EXERCISE GOAL: Before you finish, make sure each line of the records has been retyped exactly.
★ ★ ★ ★ ★
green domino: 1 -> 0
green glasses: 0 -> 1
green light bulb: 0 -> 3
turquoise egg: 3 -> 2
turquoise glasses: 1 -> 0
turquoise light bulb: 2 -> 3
★ ★ ★ ★ ★
SOLUTION BELOW:
green domino: 1 -> 0
green glasses: 0 -> 1
green light bulb: 0 -> 3
turquoise egg: 3 -> 2
turquoise glasses: 1 -> 0
turquoise light bulb: 2 -> 3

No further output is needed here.